Change detection data
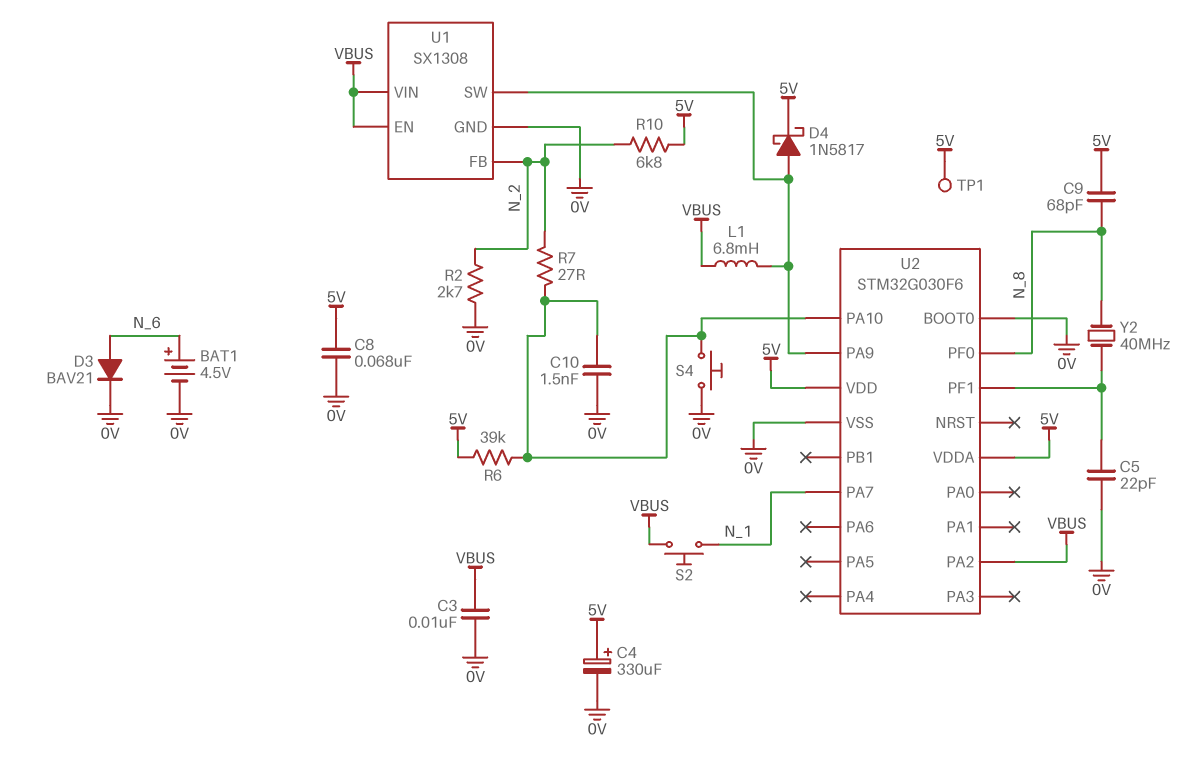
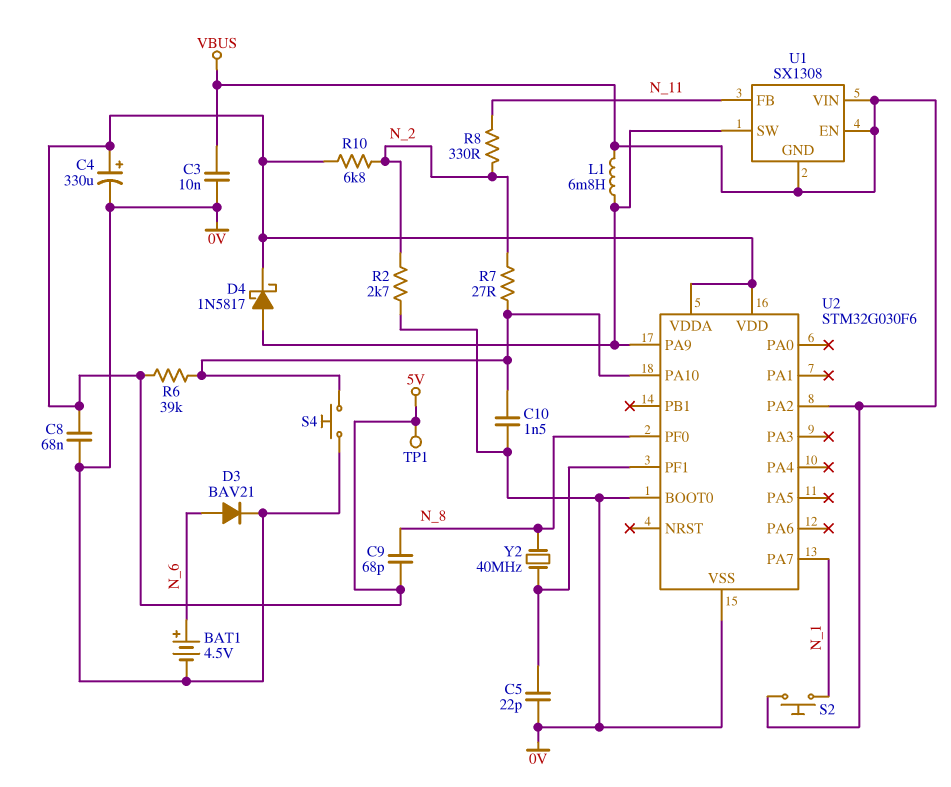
R8: none -> 330 (N_2, N_11)
U1 pin FB: N_2 -> N_11
U1 pin GND: 0V -> VBUS

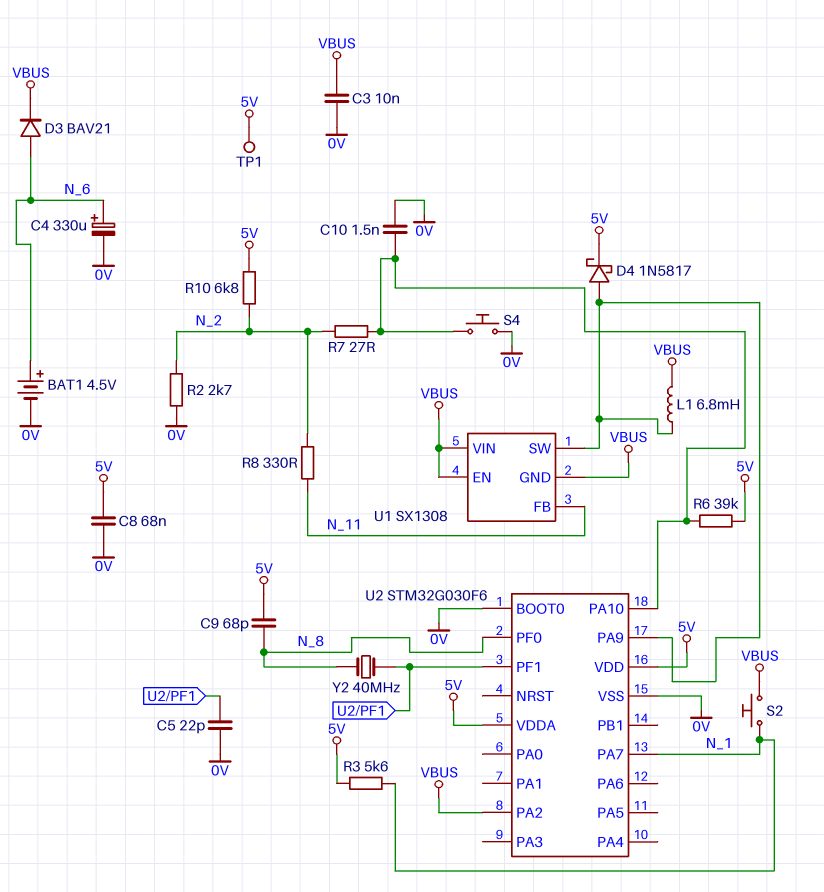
C4: 330uF (plus 5V, minus 0V) -> 330uF (plus N_6, minus 0V)
D3: diode BAV21 (A N_6, K 0V) -> diode BAV21 (A N_6, K VBUS)
R3: none -> 5.6k (5V, N_1)

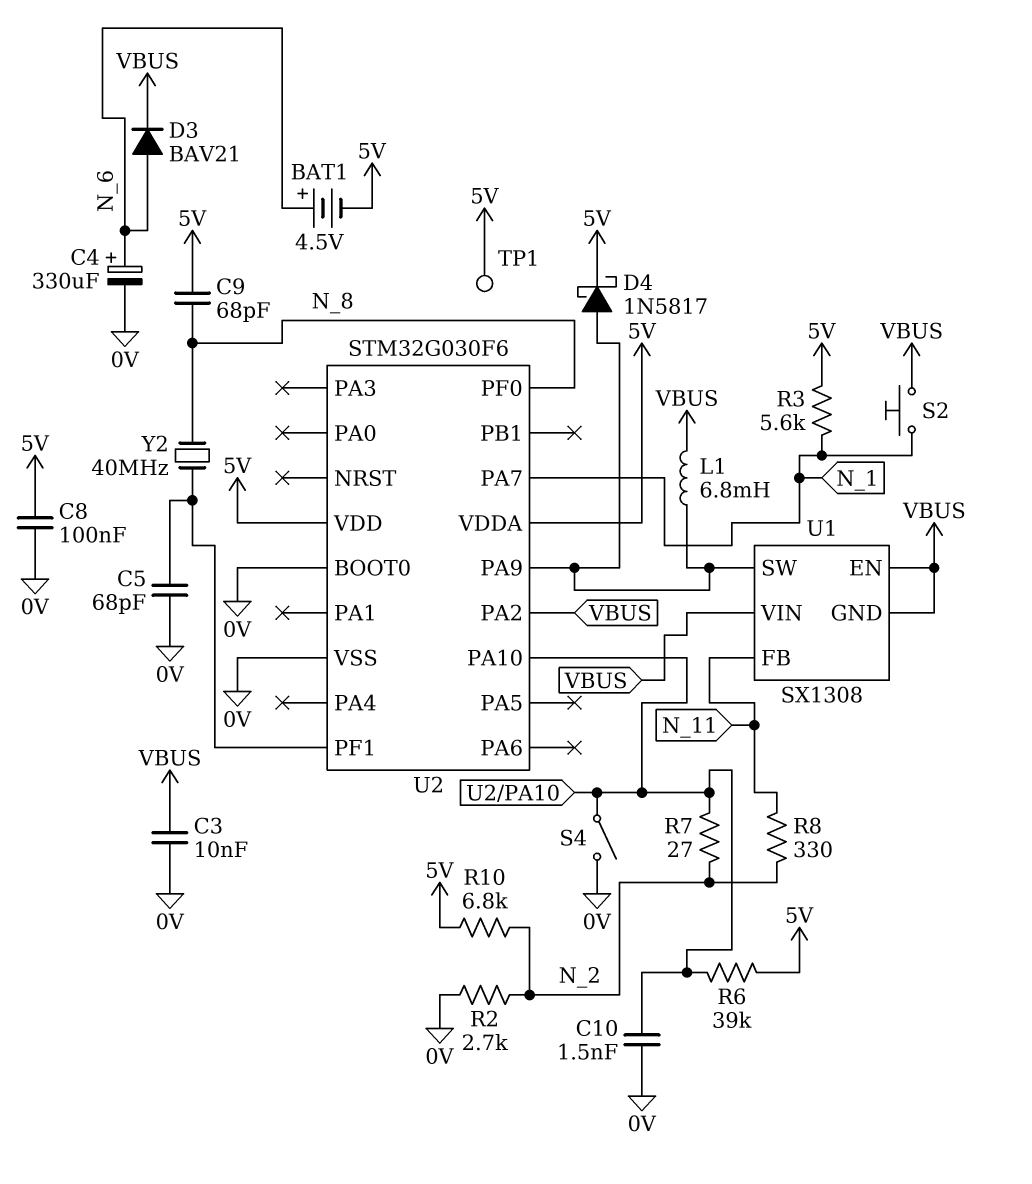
BAT1: 4.5V (plus N_6, minus 0V) -> 4.5V (plus N_6, minus 5V)
C5: 22pF (0V, U2/PF1) -> 68pF (0V, U2/PF1)
C8: 68nF (0V, 5V) -> 100nF (0V, 5V)
S4: button (0V, U2/PA10) -> switch (0V, U2/PA10)

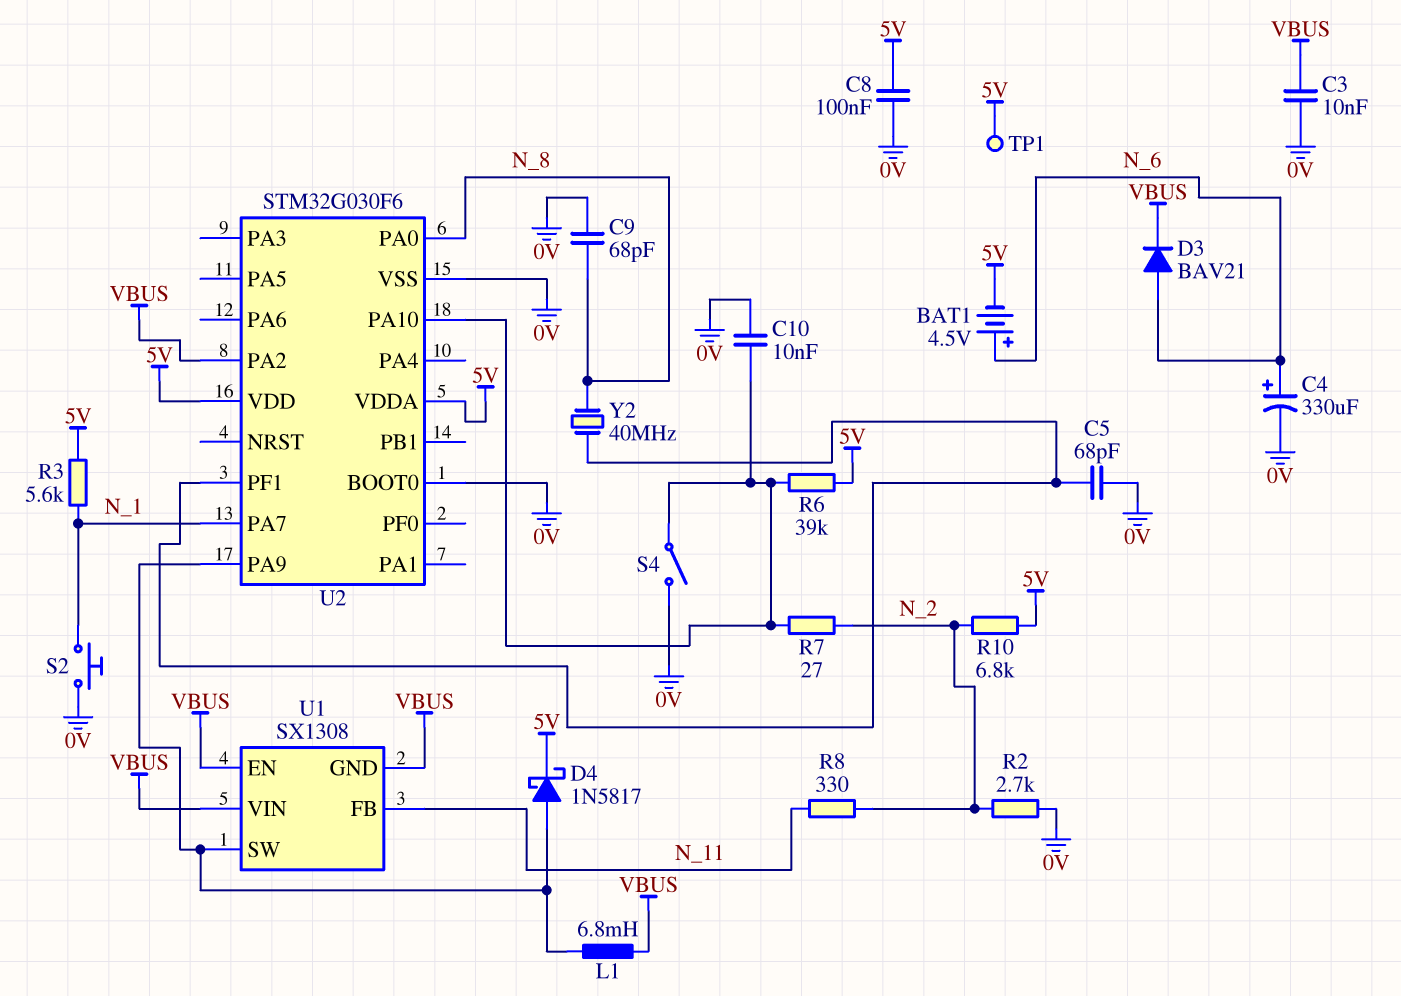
C9: 68pF (5V, N_8) -> 68pF (0V, N_8)
C10: 1.5nF (0V, U2/PA10) -> 10nF (0V, U2/PA10)
S2: button (N_1, VBUS) -> button (0V, N_1)
U2 pin PA0: none -> N_8
U2 pin PF0: N_8 -> none

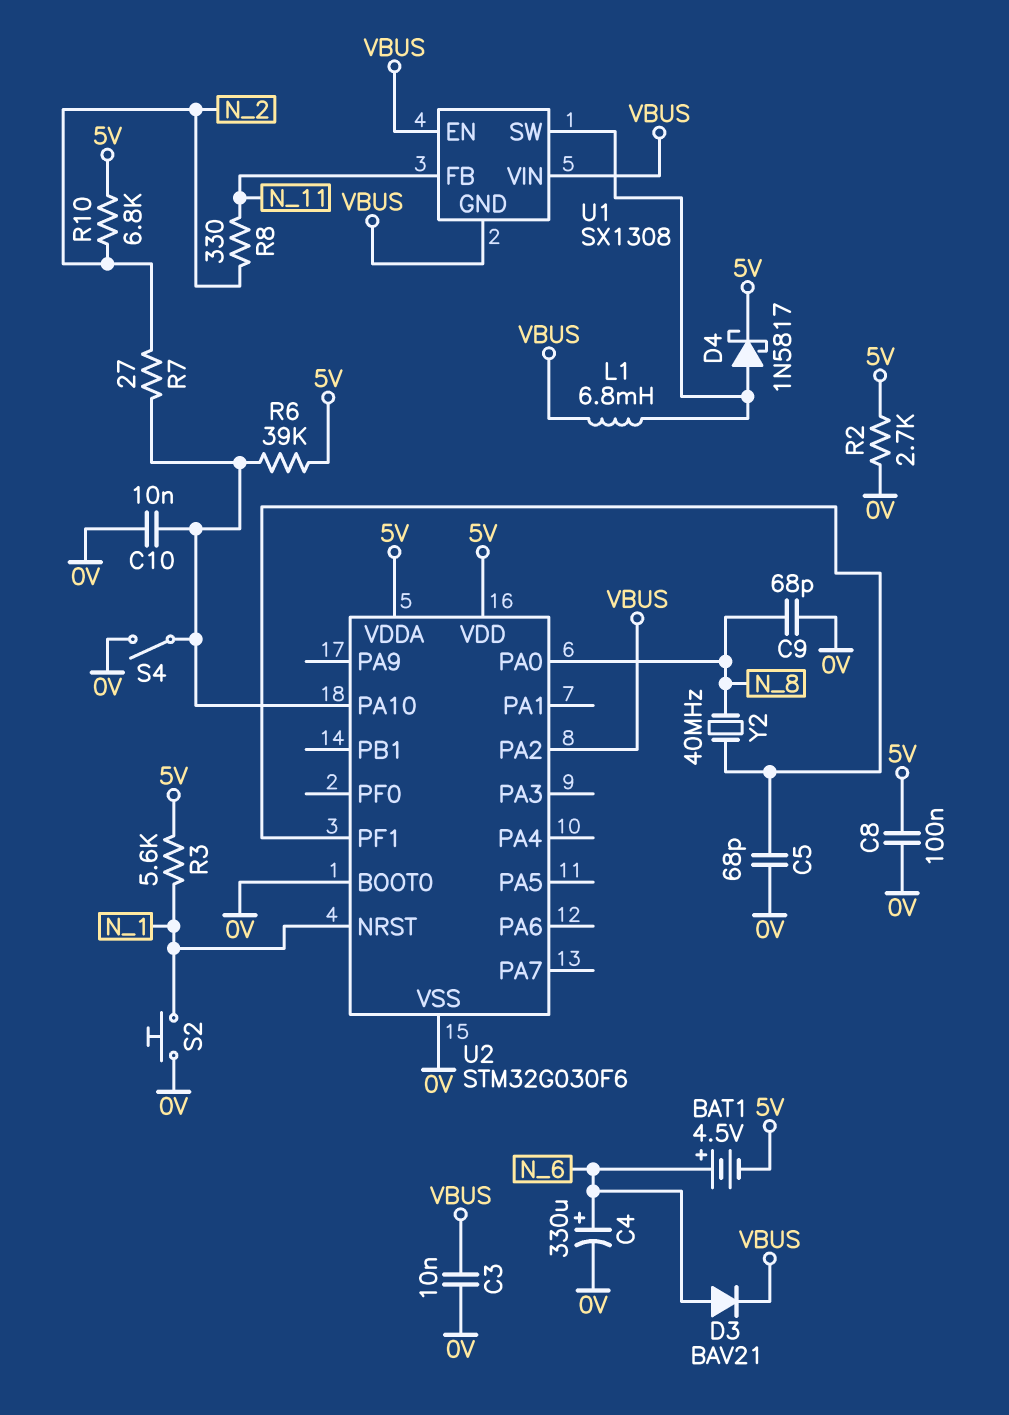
R2: 2.7k (0V, N_2) -> 2.7k (0V, 5V)
TP1: test point (5V) -> none
U2 pin NRST: none -> N_1
U2 pin PA7: N_1 -> none
U2 pin PA9: U1/SW -> none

> **Problem to solve**: With the pictures left aside, write out all of the records above exactly.

> **Answer space**:
R8: none -> 330 (N_2, N_11)
U1 pin FB: N_2 -> N_11
U1 pin GND: 0V -> VBUS

C4: 330uF (plus 5V, minus 0V) -> 330uF (plus N_6, minus 0V)
D3: diode BAV21 (A N_6, K 0V) -> diode BAV21 (A N_6, K VBUS)
R3: none -> 5.6k (5V, N_1)

BAT1: 4.5V (plus N_6, minus 0V) -> 4.5V (plus N_6, minus 5V)
C5: 22pF (0V, U2/PF1) -> 68pF (0V, U2/PF1)
C8: 68nF (0V, 5V) -> 100nF (0V, 5V)
S4: button (0V, U2/PA10) -> switch (0V, U2/PA10)

C9: 68pF (5V, N_8) -> 68pF (0V, N_8)
C10: 1.5nF (0V, U2/PA10) -> 10nF (0V, U2/PA10)
S2: button (N_1, VBUS) -> button (0V, N_1)
U2 pin PA0: none -> N_8
U2 pin PF0: N_8 -> none

R2: 2.7k (0V, N_2) -> 2.7k (0V, 5V)
TP1: test point (5V) -> none
U2 pin NRST: none -> N_1
U2 pin PA7: N_1 -> none
U2 pin PA9: U1/SW -> none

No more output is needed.